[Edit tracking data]
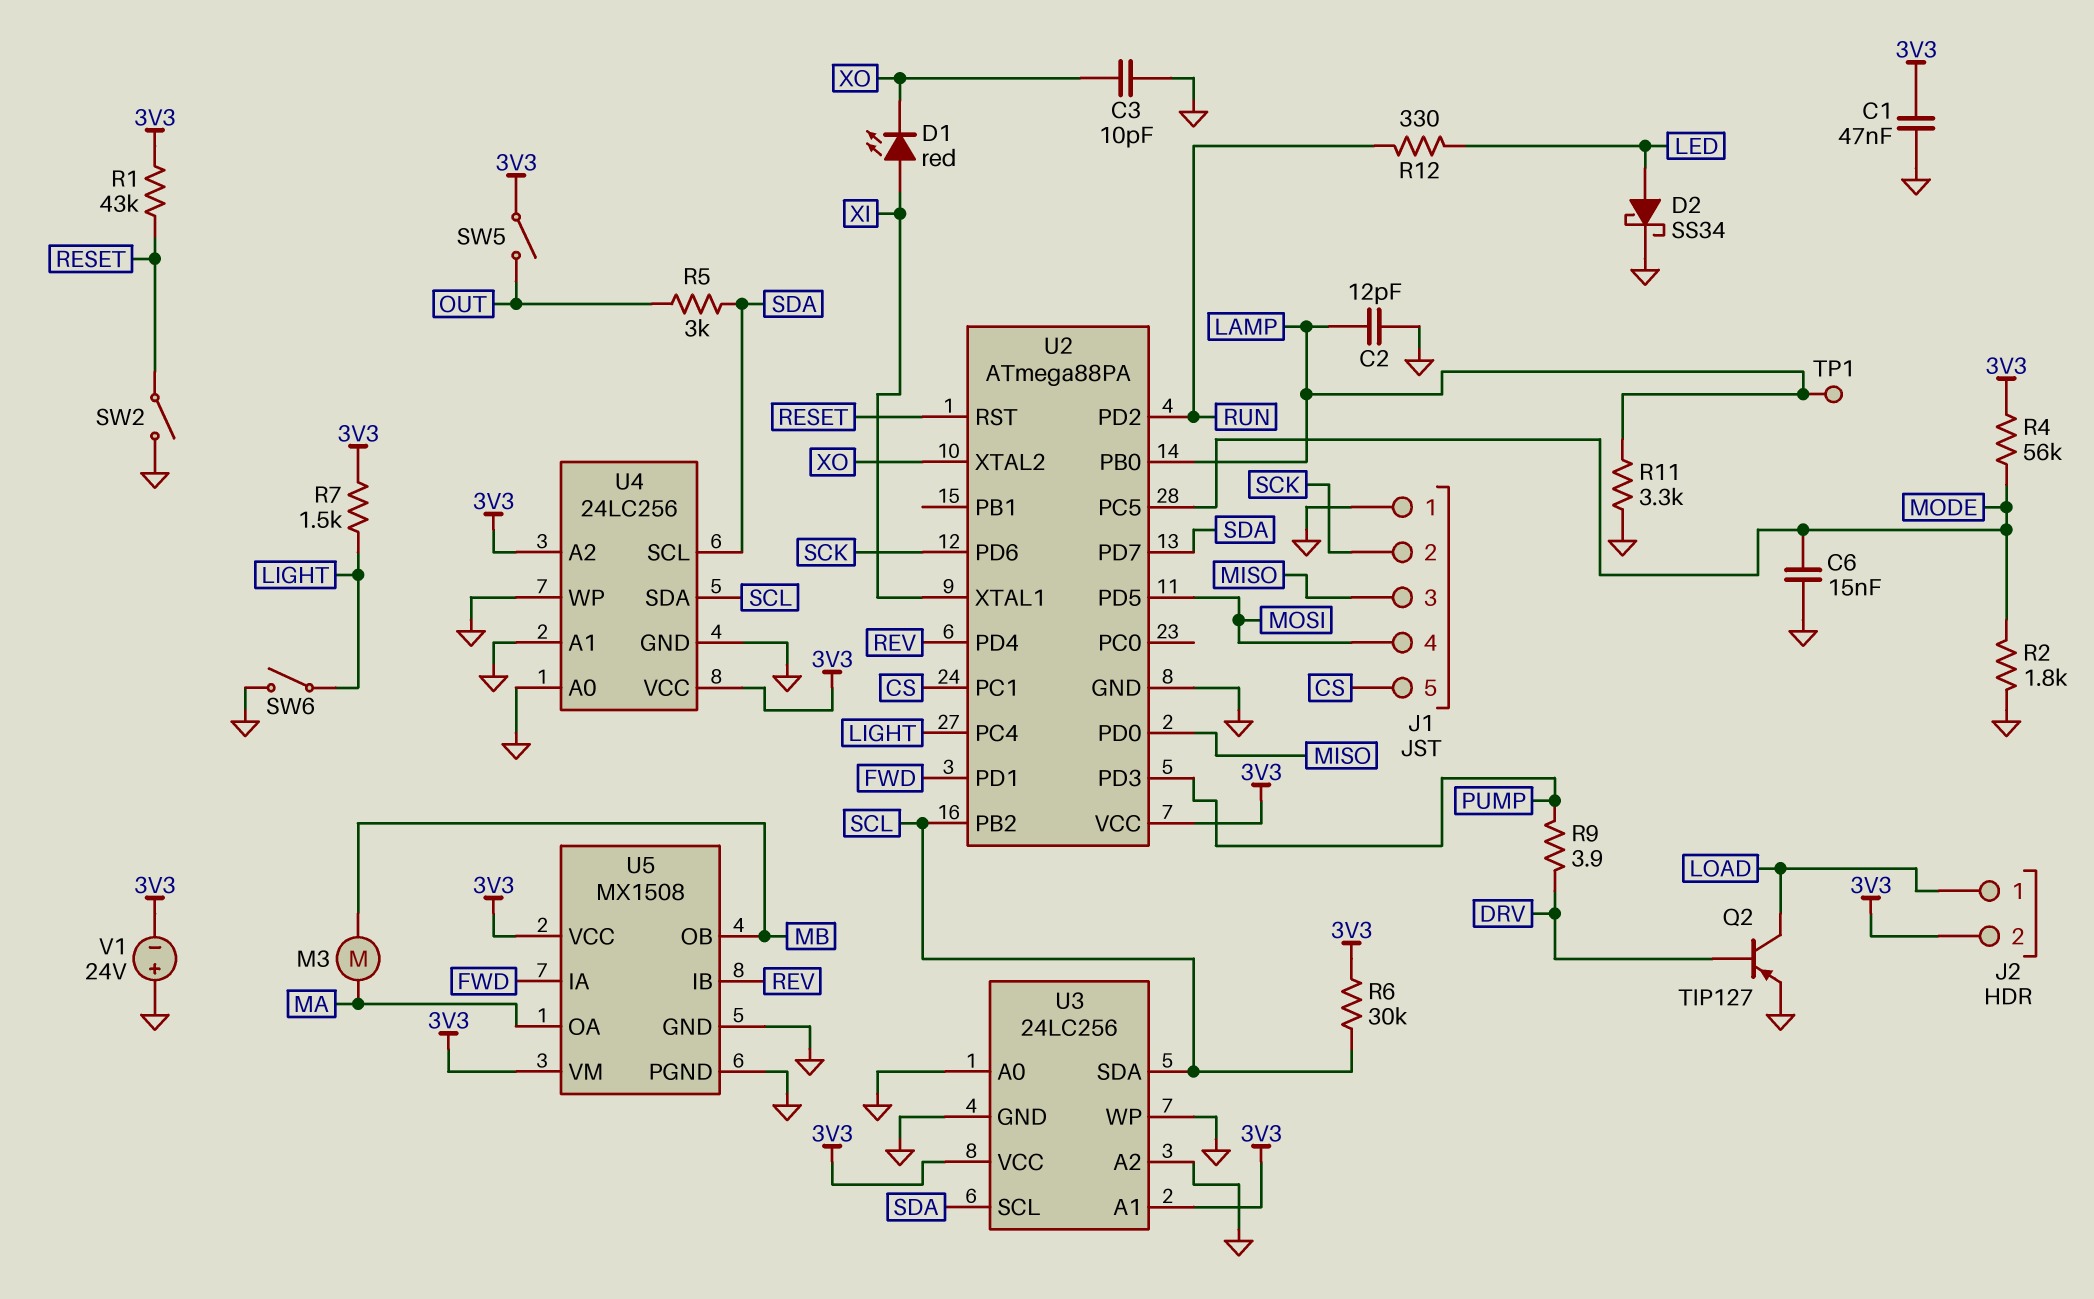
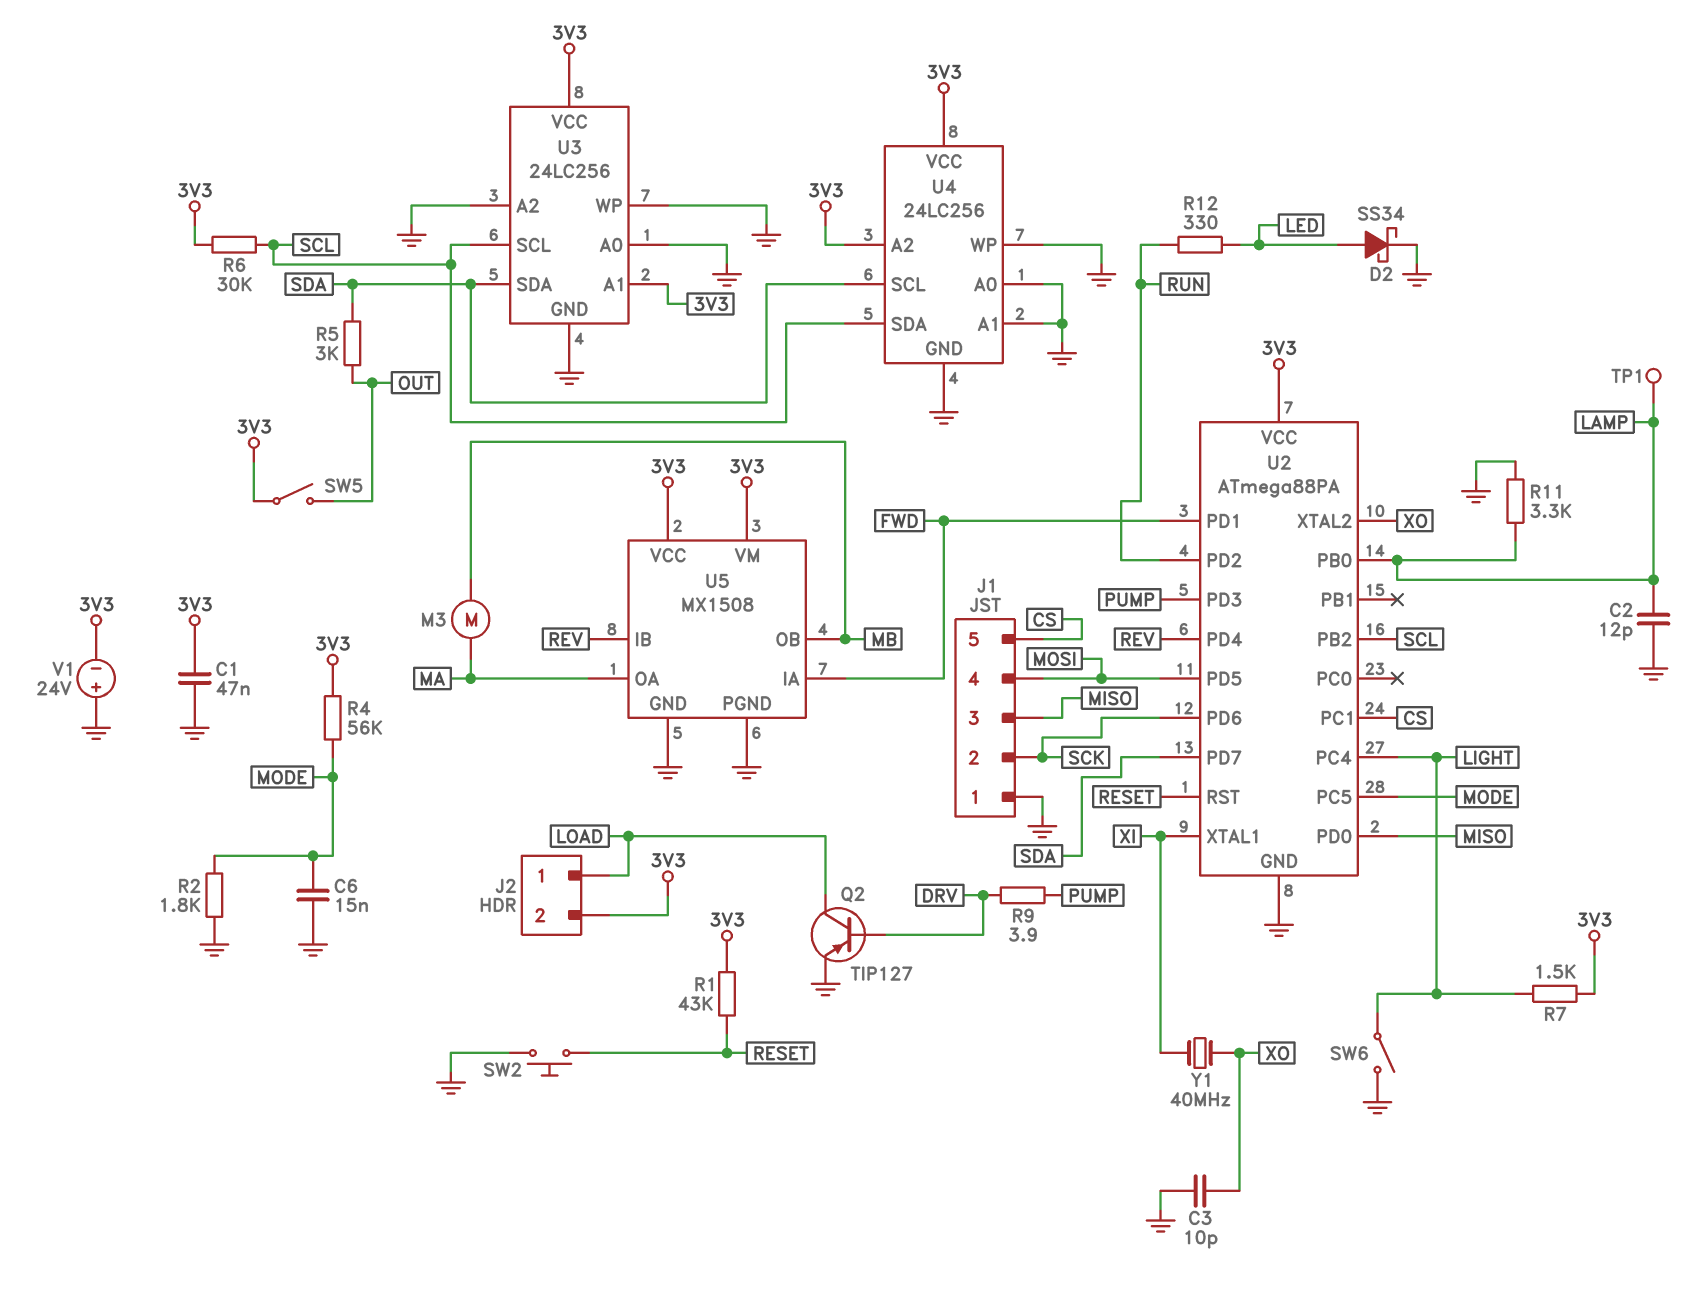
D1: LED red (A XI, K XO) -> none
SW2: switch (GND, RESET) -> button (GND, RESET)
U3 pin SCL: SDA -> SCL
U3 pin SDA: SCL -> SDA
Y1: none -> 40MHz (XI, XO)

What the task asks: The span to print begins at the line containing "U3 pin SCL: SDA -> SCL" and ends at the final line of the entries; print it exactly and print nothing else.

Task output:
U3 pin SCL: SDA -> SCL
U3 pin SDA: SCL -> SDA
Y1: none -> 40MHz (XI, XO)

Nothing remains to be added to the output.